Before-and-after object listings
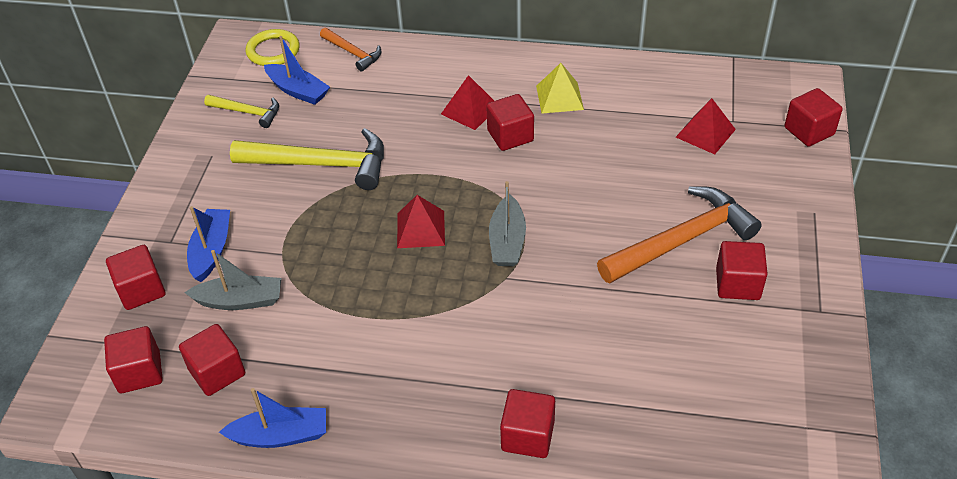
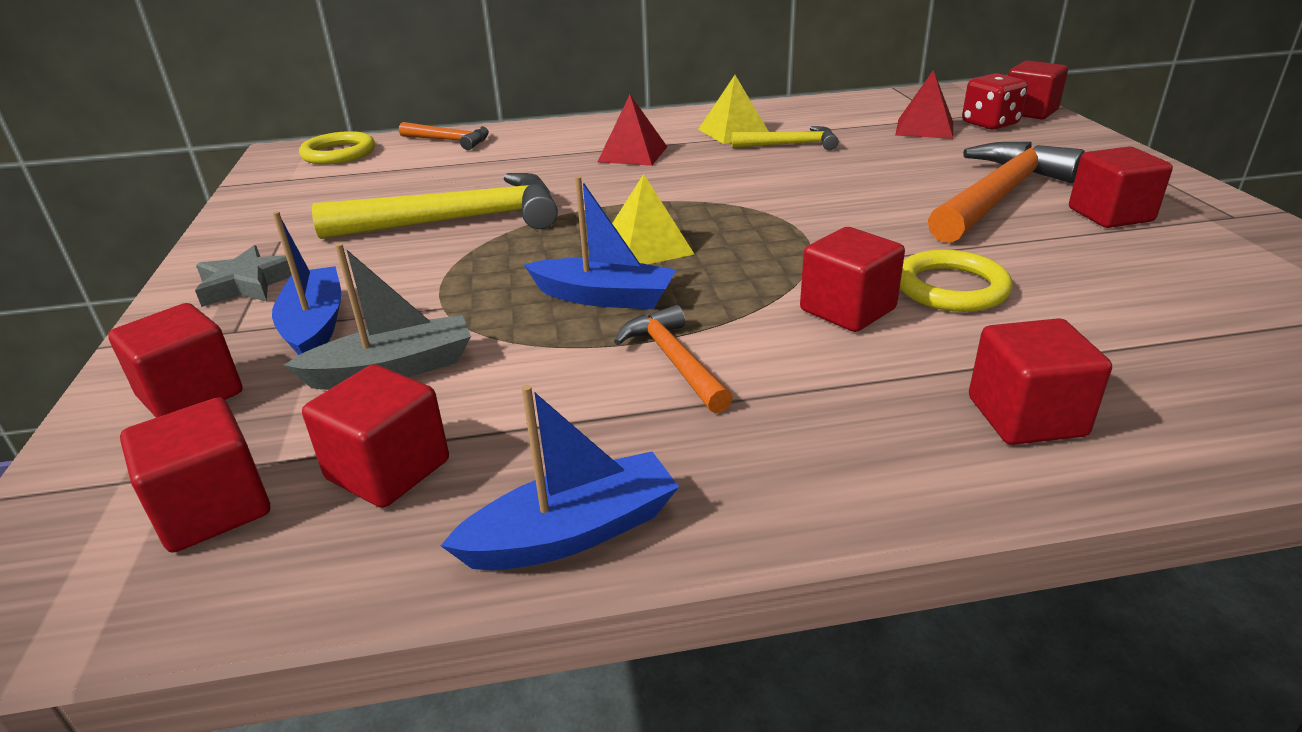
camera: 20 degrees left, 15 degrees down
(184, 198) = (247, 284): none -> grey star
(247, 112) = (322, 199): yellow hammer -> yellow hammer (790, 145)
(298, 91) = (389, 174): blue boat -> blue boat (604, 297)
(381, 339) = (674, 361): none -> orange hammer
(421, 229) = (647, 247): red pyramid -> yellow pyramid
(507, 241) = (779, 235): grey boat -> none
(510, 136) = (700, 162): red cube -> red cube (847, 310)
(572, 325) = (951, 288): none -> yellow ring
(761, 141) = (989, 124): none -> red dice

**What the task asks**
Reproduce each entry above word for word. Pictures are not part of the copy.

**Response area**
camera: 20 degrees left, 15 degrees down
(184, 198) = (247, 284): none -> grey star
(247, 112) = (322, 199): yellow hammer -> yellow hammer (790, 145)
(298, 91) = (389, 174): blue boat -> blue boat (604, 297)
(381, 339) = (674, 361): none -> orange hammer
(421, 229) = (647, 247): red pyramid -> yellow pyramid
(507, 241) = (779, 235): grey boat -> none
(510, 136) = (700, 162): red cube -> red cube (847, 310)
(572, 325) = (951, 288): none -> yellow ring
(761, 141) = (989, 124): none -> red dice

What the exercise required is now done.